**PROBLEM TO WORK ON**
Please reproduce all entries word for word and omit their pictures.
━━ DATA LISTING ━━
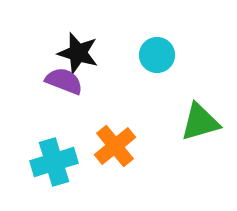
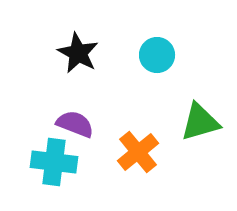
black star: rotated 12 degrees clockwise
purple semicircle: moved 11 px right, 43 px down
orange cross: moved 23 px right, 6 px down
cyan cross: rotated 24 degrees clockwise
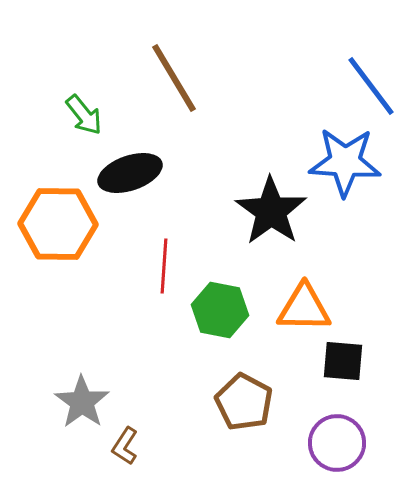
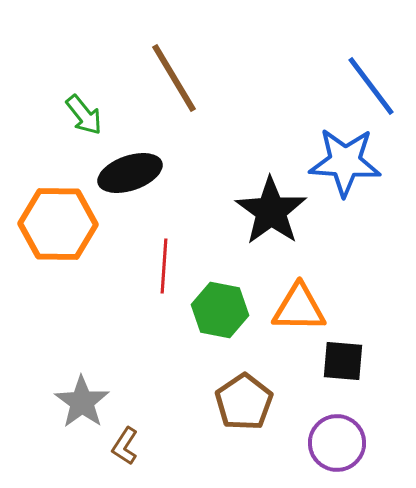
orange triangle: moved 5 px left
brown pentagon: rotated 10 degrees clockwise
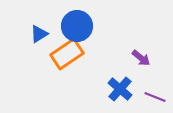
━━━
**ANSWER SPACE**
black star: rotated 12 degrees clockwise
purple semicircle: moved 11 px right, 43 px down
orange cross: moved 23 px right, 6 px down
cyan cross: rotated 24 degrees clockwise
orange triangle: moved 5 px left
brown pentagon: rotated 10 degrees clockwise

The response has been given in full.